Goal of the exercise :: Every entry that follows is to be duplicated exactly.

Data excerpts ::
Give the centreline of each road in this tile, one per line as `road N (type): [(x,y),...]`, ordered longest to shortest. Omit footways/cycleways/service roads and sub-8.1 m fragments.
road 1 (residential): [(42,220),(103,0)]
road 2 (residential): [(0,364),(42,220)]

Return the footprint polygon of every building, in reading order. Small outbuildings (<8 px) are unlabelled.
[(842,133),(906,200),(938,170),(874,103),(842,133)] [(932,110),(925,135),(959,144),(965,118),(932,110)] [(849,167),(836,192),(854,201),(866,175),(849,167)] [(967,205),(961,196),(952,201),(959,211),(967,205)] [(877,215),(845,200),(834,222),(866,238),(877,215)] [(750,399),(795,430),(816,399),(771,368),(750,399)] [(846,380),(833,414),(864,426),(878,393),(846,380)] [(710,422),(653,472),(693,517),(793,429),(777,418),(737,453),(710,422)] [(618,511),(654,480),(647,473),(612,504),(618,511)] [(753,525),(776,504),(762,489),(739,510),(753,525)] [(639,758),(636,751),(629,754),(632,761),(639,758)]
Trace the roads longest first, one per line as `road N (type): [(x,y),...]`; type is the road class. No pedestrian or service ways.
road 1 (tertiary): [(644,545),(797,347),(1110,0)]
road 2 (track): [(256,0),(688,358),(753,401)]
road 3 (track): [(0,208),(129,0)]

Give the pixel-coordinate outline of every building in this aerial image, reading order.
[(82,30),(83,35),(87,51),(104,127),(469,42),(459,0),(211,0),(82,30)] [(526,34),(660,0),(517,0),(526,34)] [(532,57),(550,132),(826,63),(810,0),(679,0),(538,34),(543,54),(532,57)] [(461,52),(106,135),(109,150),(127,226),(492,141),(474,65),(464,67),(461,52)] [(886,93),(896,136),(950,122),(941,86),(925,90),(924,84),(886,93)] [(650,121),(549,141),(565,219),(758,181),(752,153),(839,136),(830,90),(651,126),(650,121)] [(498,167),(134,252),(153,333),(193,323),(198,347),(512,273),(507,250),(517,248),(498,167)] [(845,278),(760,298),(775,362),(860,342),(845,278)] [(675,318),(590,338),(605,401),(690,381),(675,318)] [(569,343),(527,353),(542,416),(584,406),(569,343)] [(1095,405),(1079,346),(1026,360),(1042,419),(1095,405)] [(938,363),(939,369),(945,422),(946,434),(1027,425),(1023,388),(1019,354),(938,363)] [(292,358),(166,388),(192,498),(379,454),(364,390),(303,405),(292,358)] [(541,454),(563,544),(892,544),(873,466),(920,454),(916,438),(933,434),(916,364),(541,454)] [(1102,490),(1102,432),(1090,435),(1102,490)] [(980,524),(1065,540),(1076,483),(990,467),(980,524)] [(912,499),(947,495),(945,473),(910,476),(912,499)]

Exercise answer ::
Give the centreline of each road in this tile, one per line as `road N (type): [(x,y),...]`, ordered longest to shortest. Omit footways/cycleways/service roads and sub-8.1 m fragments.
road 1 (residential): [(42,220),(103,0)]
road 2 (residential): [(0,364),(42,220)]

Return the footprint polygon of every building, in reading order. Small outbuildings (<8 px) are unlabelled.
[(842,133),(906,200),(938,170),(874,103),(842,133)] [(932,110),(925,135),(959,144),(965,118),(932,110)] [(849,167),(836,192),(854,201),(866,175),(849,167)] [(967,205),(961,196),(952,201),(959,211),(967,205)] [(877,215),(845,200),(834,222),(866,238),(877,215)] [(750,399),(795,430),(816,399),(771,368),(750,399)] [(846,380),(833,414),(864,426),(878,393),(846,380)] [(710,422),(653,472),(693,517),(793,429),(777,418),(737,453),(710,422)] [(618,511),(654,480),(647,473),(612,504),(618,511)] [(753,525),(776,504),(762,489),(739,510),(753,525)] [(639,758),(636,751),(629,754),(632,761),(639,758)]
Trace the roads longest first, one per line as `road N (type): [(x,y),...]`; type is the road class. No pedestrian or service ways.
road 1 (tertiary): [(644,545),(797,347),(1110,0)]
road 2 (track): [(256,0),(688,358),(753,401)]
road 3 (track): [(0,208),(129,0)]

Give the pixel-coordinate outline of every building in this aerial image, reading order.
[(82,30),(83,35),(87,51),(104,127),(469,42),(459,0),(211,0),(82,30)] [(526,34),(660,0),(517,0),(526,34)] [(532,57),(550,132),(826,63),(810,0),(679,0),(538,34),(543,54),(532,57)] [(461,52),(106,135),(109,150),(127,226),(492,141),(474,65),(464,67),(461,52)] [(886,93),(896,136),(950,122),(941,86),(925,90),(924,84),(886,93)] [(650,121),(549,141),(565,219),(758,181),(752,153),(839,136),(830,90),(651,126),(650,121)] [(498,167),(134,252),(153,333),(193,323),(198,347),(512,273),(507,250),(517,248),(498,167)] [(845,278),(760,298),(775,362),(860,342),(845,278)] [(675,318),(590,338),(605,401),(690,381),(675,318)] [(569,343),(527,353),(542,416),(584,406),(569,343)] [(1095,405),(1079,346),(1026,360),(1042,419),(1095,405)] [(938,363),(939,369),(945,422),(946,434),(1027,425),(1023,388),(1019,354),(938,363)] [(292,358),(166,388),(192,498),(379,454),(364,390),(303,405),(292,358)] [(541,454),(563,544),(892,544),(873,466),(920,454),(916,438),(933,434),(916,364),(541,454)] [(1102,490),(1102,432),(1090,435),(1102,490)] [(980,524),(1065,540),(1076,483),(990,467),(980,524)] [(912,499),(947,495),(945,473),(910,476),(912,499)]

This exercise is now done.